■ **EXERCISE BRIEF**
What is needed is an exact copy of every line from the one containing "black rocket: 3 -> 2" through the end of the entries; please set it down without any pictures.

Colored object listings:

--- START ---

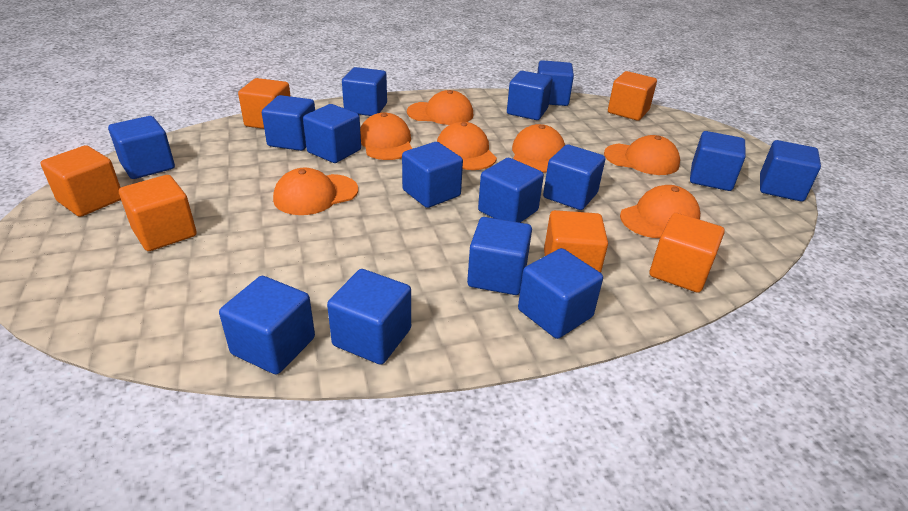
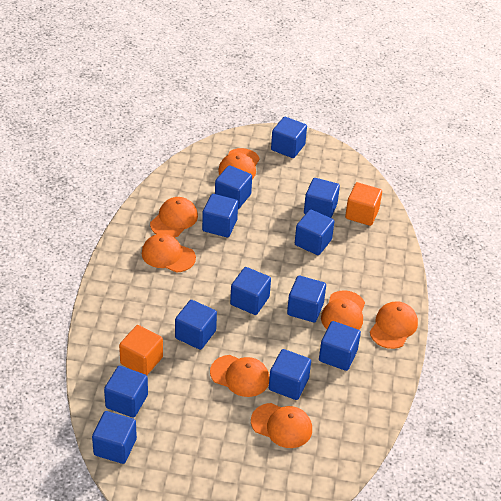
blue cube: 15 -> 12
orange cube: 6 -> 2

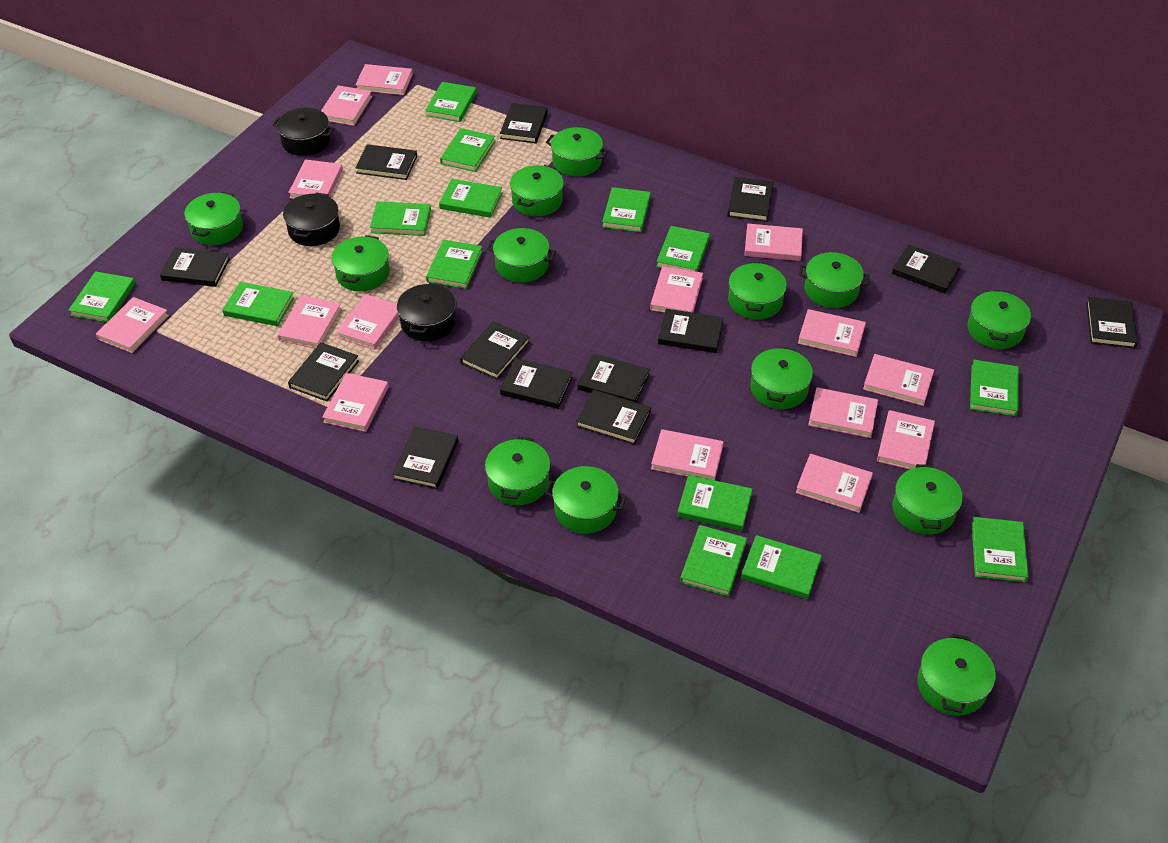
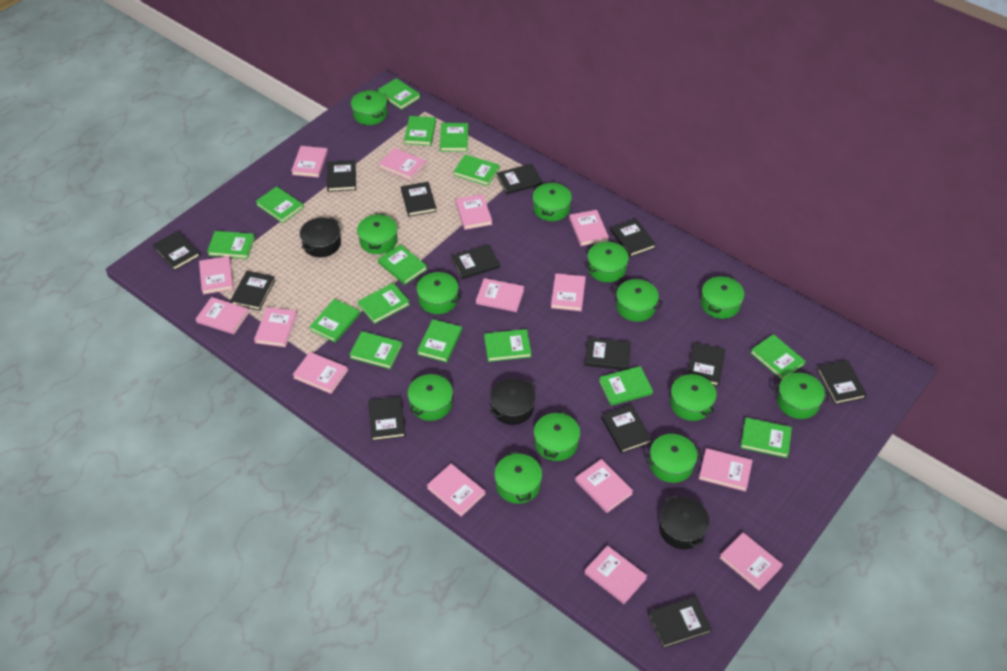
green book: 14 -> 15

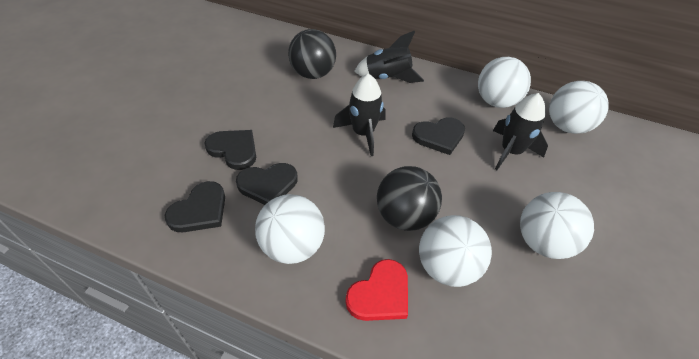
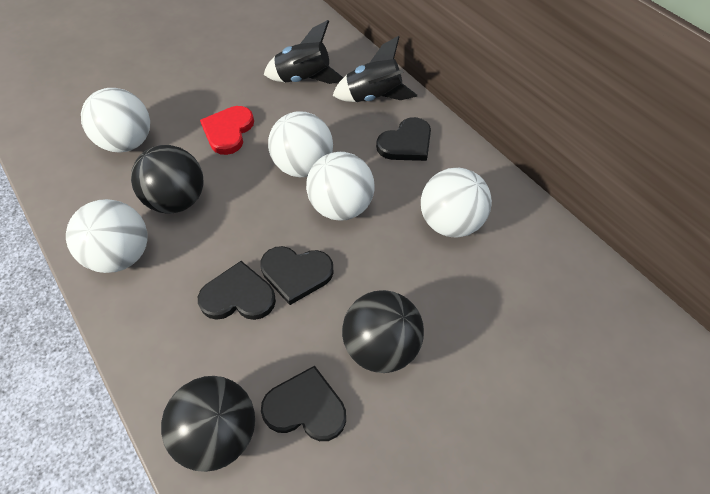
black ball: 2 -> 3
black rocket: 3 -> 2

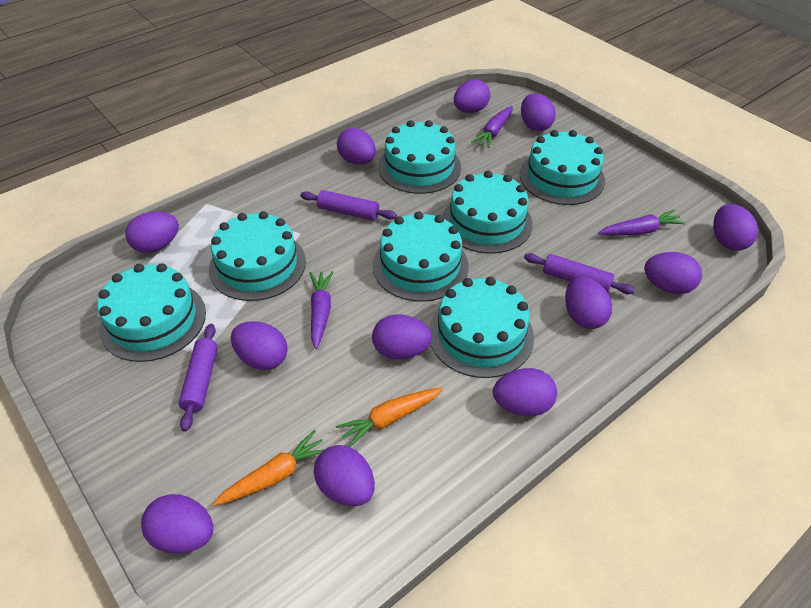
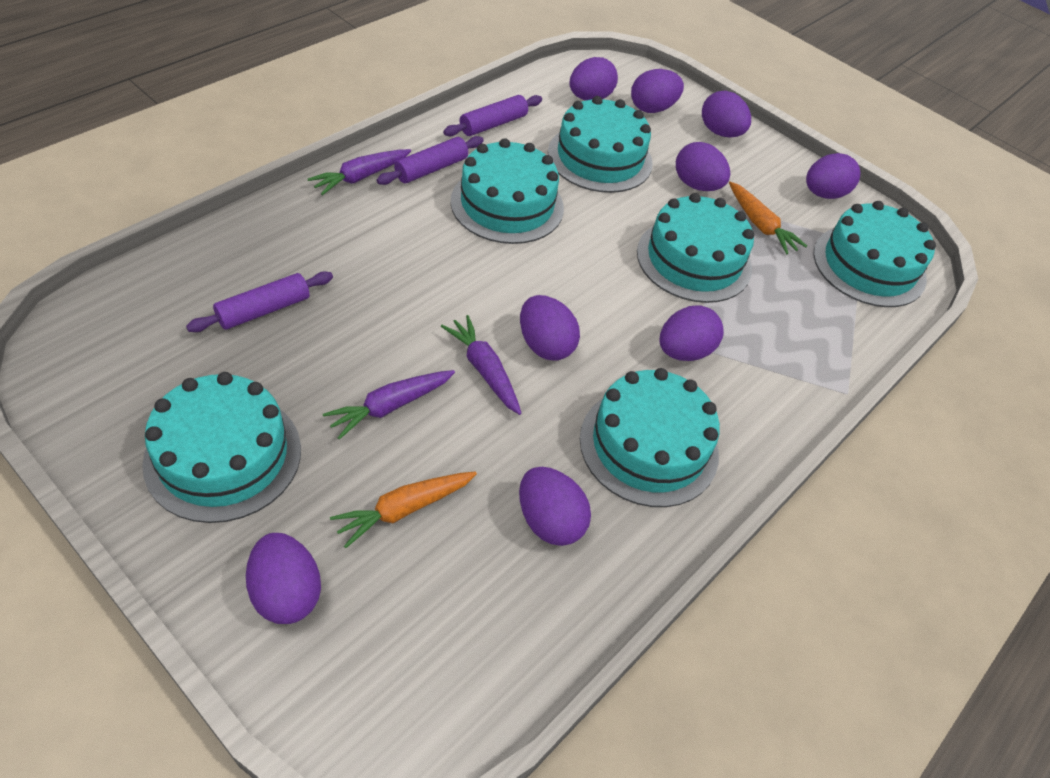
purple egg: 12 -> 9
turquoise cake: 7 -> 6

--- END ---

■ **WORKED SOLUTION**
black rocket: 3 -> 2

purple egg: 12 -> 9
turquoise cake: 7 -> 6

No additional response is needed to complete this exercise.